● **Information shown**:
::::

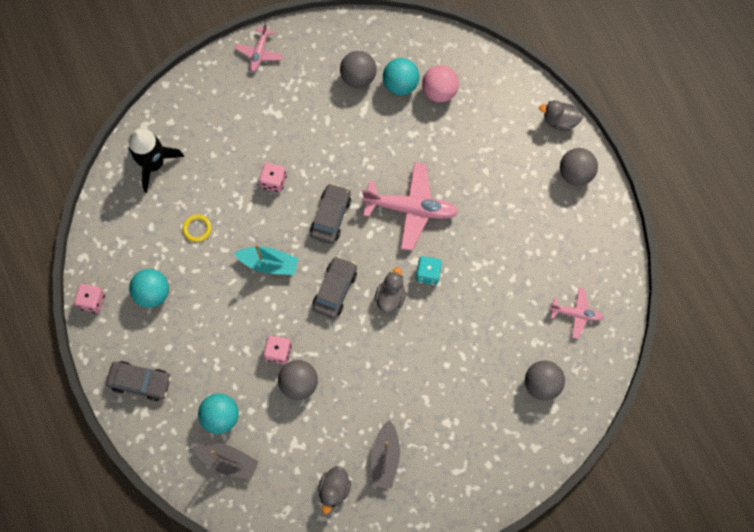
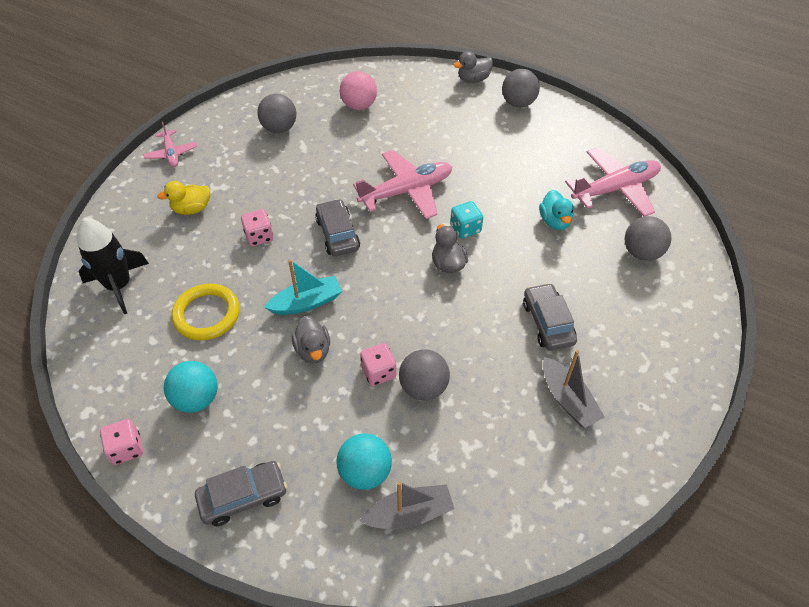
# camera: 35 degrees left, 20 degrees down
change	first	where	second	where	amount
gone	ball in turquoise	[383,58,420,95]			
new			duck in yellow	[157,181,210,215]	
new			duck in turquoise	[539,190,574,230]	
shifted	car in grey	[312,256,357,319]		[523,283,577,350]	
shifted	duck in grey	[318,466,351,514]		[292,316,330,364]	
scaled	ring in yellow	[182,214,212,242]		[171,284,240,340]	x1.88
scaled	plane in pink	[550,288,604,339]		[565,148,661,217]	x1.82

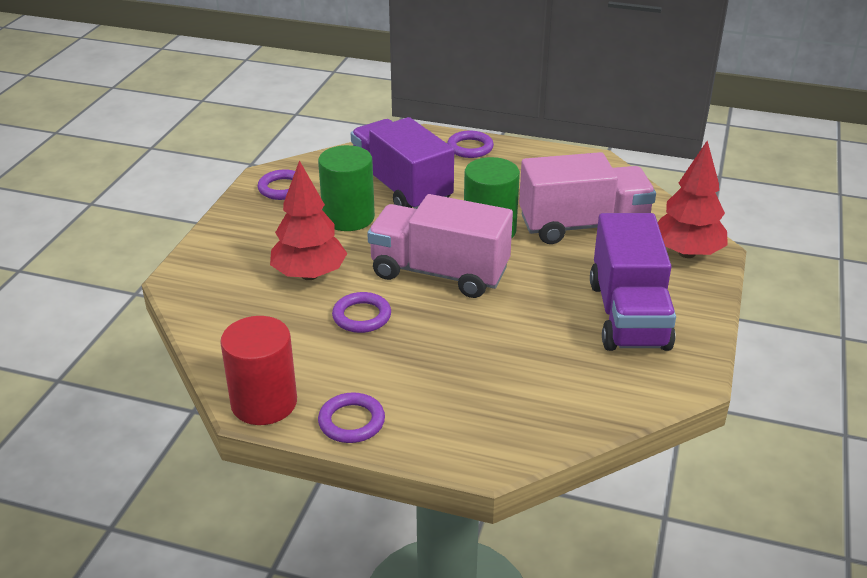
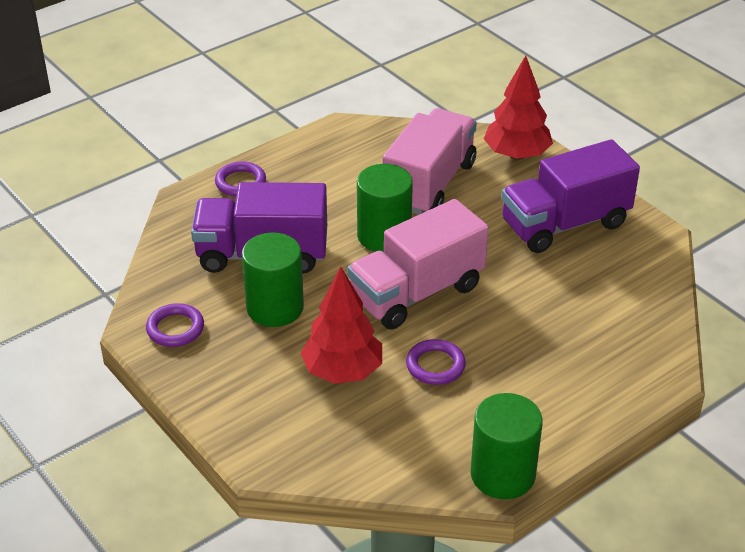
# camera: 55 degrees left, 5 degrees up
change	first	where	second	where	amount
gone	ring in purple	[318,392,385,443]			
repainted	cylinder in red	[220,316,297,425]	cylinder in green	[471,393,543,499]	
rotated	truck in purple	[590,213,676,351]		[501,139,640,253]	120 degrees clockwise

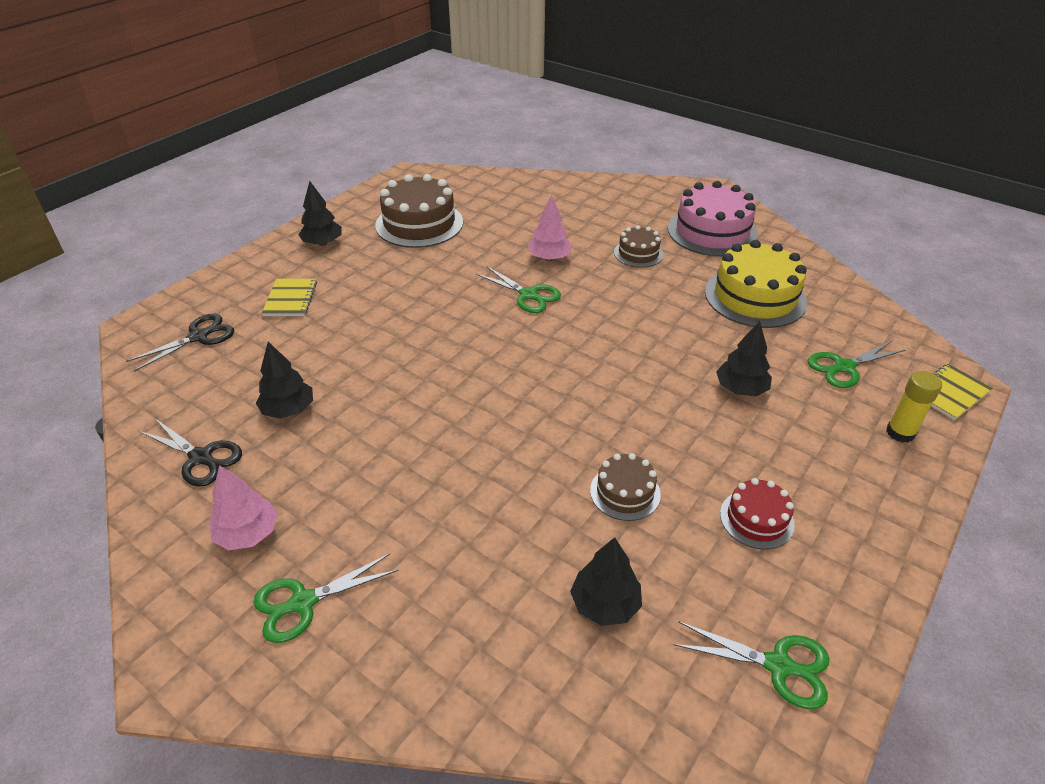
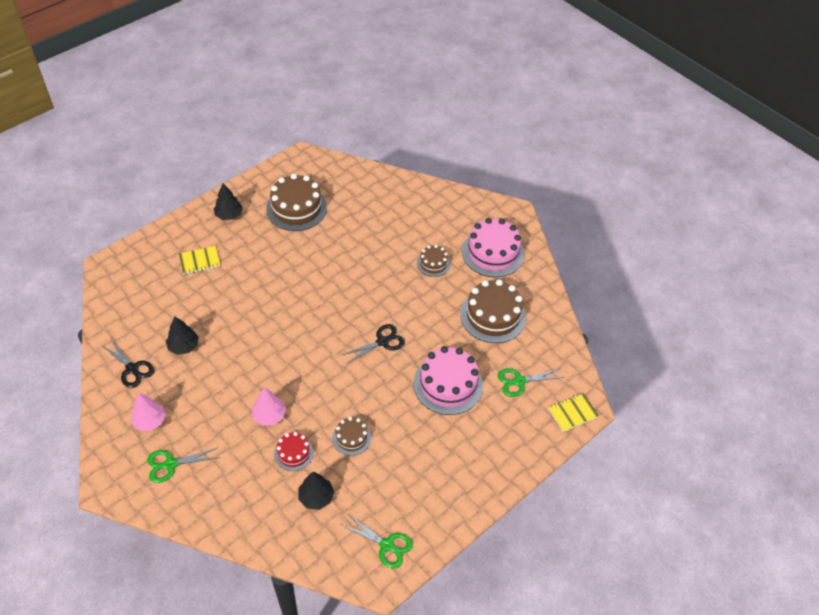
# camera: 10 degrees right, 10 degrees up
change	first	where	second	where	amount
gone	scissors in green	[476,266,561,313]			
gone	glue stick in yellow	[886,371,942,443]			
shifted	scissors in black	[126,314,234,372]		[342,324,405,363]	
shifted	tree in pink	[527,195,572,261]		[252,388,286,426]	
shifted	cake in red	[720,478,795,550]		[274,432,314,471]	
swapped	tree in black	[716,321,772,396]	cake in pink	[414,346,483,415]	
repainted	cake in yellow	[705,240,807,328]	cake in brown	[460,279,526,343]	
rotated	notebook in yellow	[262,278,317,316]		[179,246,221,275]	60 degrees clockwise

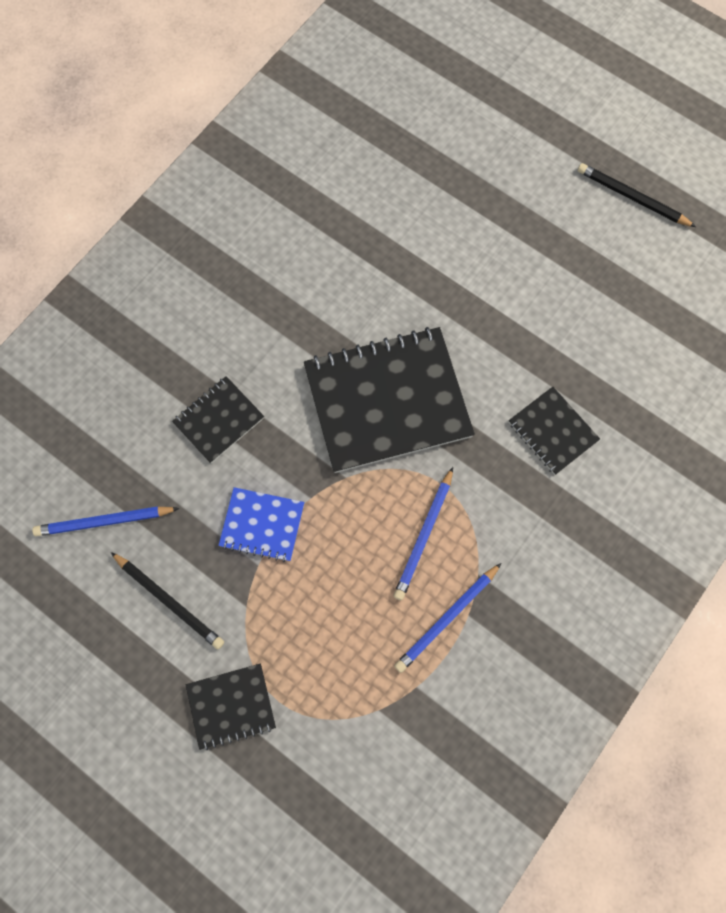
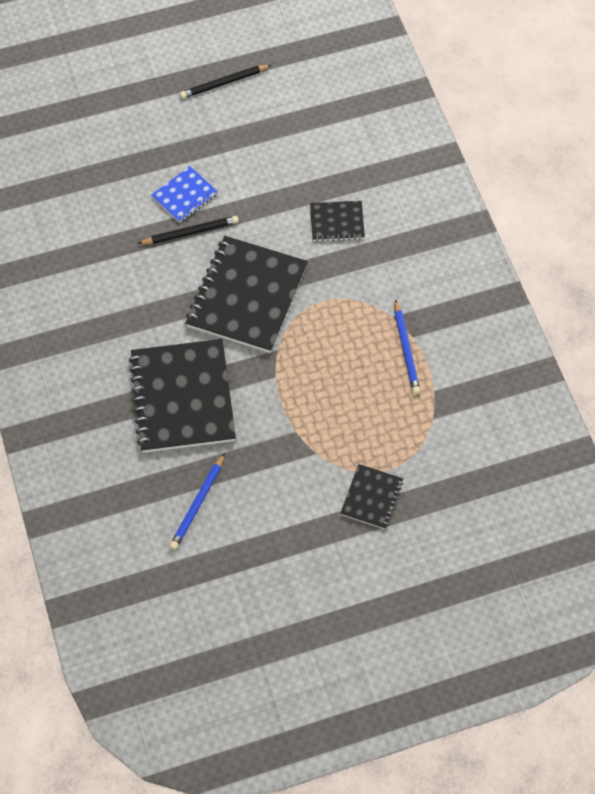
# camera: 55 degrees left, 10 degrees down
change	first	where	second	where	amount
gone	pencil in blue	[393,467,453,600]			
shifted	pencil in black	[111,552,224,649]		[138,216,239,244]	
shifted	notebook in blue	[218,487,304,562]		[152,166,218,223]	
scaled	notebook in black	[172,376,264,463]		[129,339,236,453]	x2.03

::::

● **What this task involves**:
In the listing above, how many lines hold the word "ring"? Please state the number alone.

● **Exercise response**:
2